__Supplied material__
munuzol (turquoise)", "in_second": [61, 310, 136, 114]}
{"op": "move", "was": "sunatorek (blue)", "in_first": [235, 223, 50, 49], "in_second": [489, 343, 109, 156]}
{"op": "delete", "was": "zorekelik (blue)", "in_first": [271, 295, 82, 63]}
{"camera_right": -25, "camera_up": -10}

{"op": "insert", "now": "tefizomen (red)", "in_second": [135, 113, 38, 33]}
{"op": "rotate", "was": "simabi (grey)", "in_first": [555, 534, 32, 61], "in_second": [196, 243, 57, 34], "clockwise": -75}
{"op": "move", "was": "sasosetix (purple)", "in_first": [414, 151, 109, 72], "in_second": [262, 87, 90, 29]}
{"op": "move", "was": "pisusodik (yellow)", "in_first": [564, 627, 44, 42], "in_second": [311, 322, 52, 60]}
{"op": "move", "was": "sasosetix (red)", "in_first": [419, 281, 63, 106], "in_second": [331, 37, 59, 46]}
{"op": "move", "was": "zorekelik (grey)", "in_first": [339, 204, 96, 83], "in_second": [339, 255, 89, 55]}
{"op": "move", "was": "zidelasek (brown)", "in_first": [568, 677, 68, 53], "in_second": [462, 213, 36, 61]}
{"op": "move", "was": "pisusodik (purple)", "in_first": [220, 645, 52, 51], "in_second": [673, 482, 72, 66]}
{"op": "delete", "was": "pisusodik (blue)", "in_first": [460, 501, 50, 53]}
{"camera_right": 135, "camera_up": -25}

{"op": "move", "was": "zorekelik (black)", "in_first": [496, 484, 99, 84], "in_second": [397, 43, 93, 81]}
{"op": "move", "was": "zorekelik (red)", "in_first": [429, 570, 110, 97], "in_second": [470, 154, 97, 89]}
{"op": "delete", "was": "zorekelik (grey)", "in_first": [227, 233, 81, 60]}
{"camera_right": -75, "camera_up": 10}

__Task item__
Working from the material above, reproduce it in full and unchanged.

__Answer box__
munuzol (turquoise)", "in_second": [61, 310, 136, 114]}
{"op": "move", "was": "sunatorek (blue)", "in_first": [235, 223, 50, 49], "in_second": [489, 343, 109, 156]}
{"op": "delete", "was": "zorekelik (blue)", "in_first": [271, 295, 82, 63]}
{"camera_right": -25, "camera_up": -10}

{"op": "insert", "now": "tefizomen (red)", "in_second": [135, 113, 38, 33]}
{"op": "rotate", "was": "simabi (grey)", "in_first": [555, 534, 32, 61], "in_second": [196, 243, 57, 34], "clockwise": -75}
{"op": "move", "was": "sasosetix (purple)", "in_first": [414, 151, 109, 72], "in_second": [262, 87, 90, 29]}
{"op": "move", "was": "pisusodik (yellow)", "in_first": [564, 627, 44, 42], "in_second": [311, 322, 52, 60]}
{"op": "move", "was": "sasosetix (red)", "in_first": [419, 281, 63, 106], "in_second": [331, 37, 59, 46]}
{"op": "move", "was": "zorekelik (grey)", "in_first": [339, 204, 96, 83], "in_second": [339, 255, 89, 55]}
{"op": "move", "was": "zidelasek (brown)", "in_first": [568, 677, 68, 53], "in_second": [462, 213, 36, 61]}
{"op": "move", "was": "pisusodik (purple)", "in_first": [220, 645, 52, 51], "in_second": [673, 482, 72, 66]}
{"op": "delete", "was": "pisusodik (blue)", "in_first": [460, 501, 50, 53]}
{"camera_right": 135, "camera_up": -25}

{"op": "move", "was": "zorekelik (black)", "in_first": [496, 484, 99, 84], "in_second": [397, 43, 93, 81]}
{"op": "move", "was": "zorekelik (red)", "in_first": [429, 570, 110, 97], "in_second": [470, 154, 97, 89]}
{"op": "delete", "was": "zorekelik (grey)", "in_first": [227, 233, 81, 60]}
{"camera_right": -75, "camera_up": 10}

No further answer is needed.